==== DATA SECTION
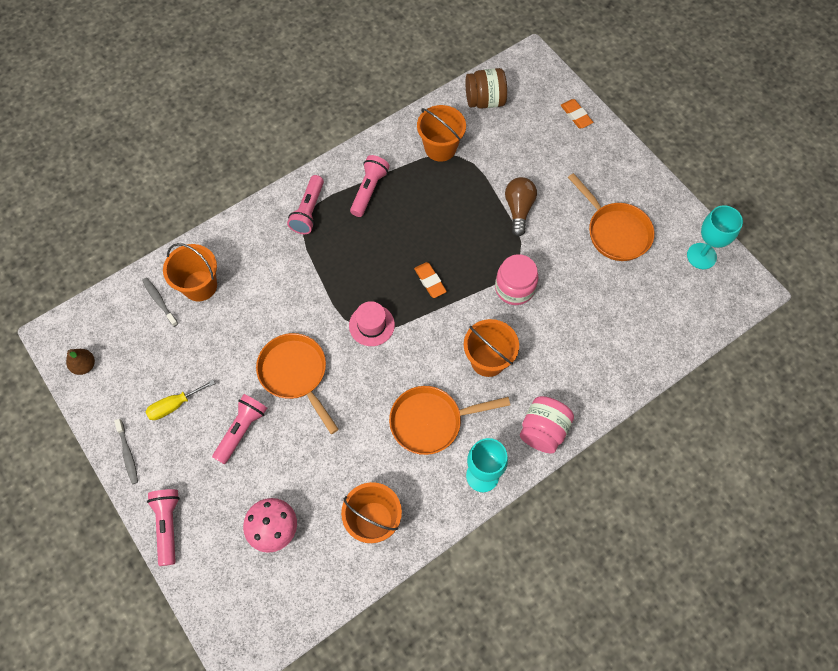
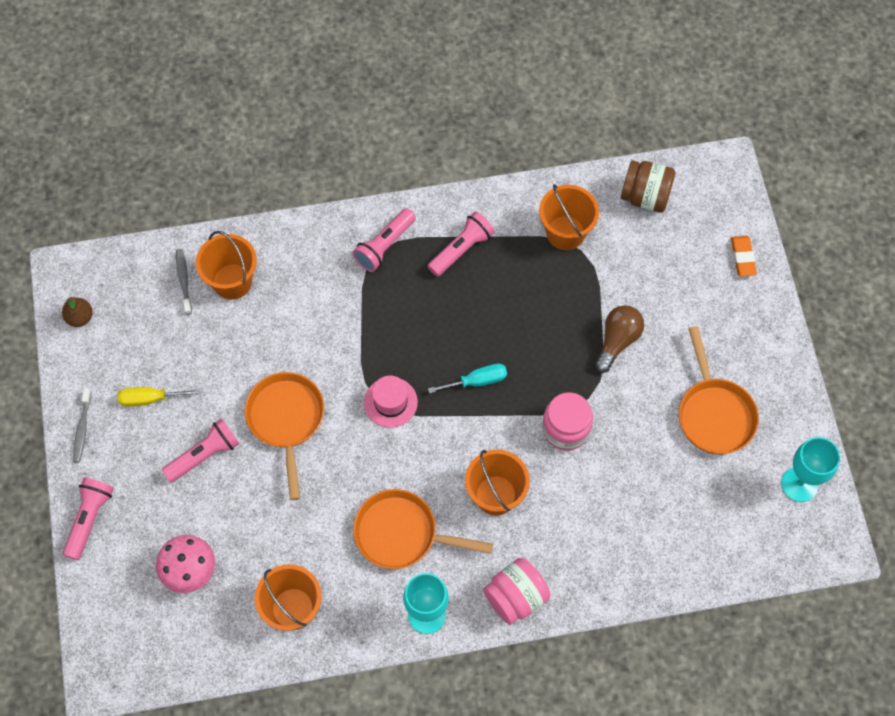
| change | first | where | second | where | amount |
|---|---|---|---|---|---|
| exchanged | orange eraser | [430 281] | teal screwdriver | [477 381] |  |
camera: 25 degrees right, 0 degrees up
========
WHAT IS NEEDED ::
The response should restate the material above word for word and contain no pictures.

EXERCISE OUTPUT ::
| change | first | where | second | where | amount |
|---|---|---|---|---|---|
| exchanged | orange eraser | [430 281] | teal screwdriver | [477 381] |  |
camera: 25 degrees right, 0 degrees up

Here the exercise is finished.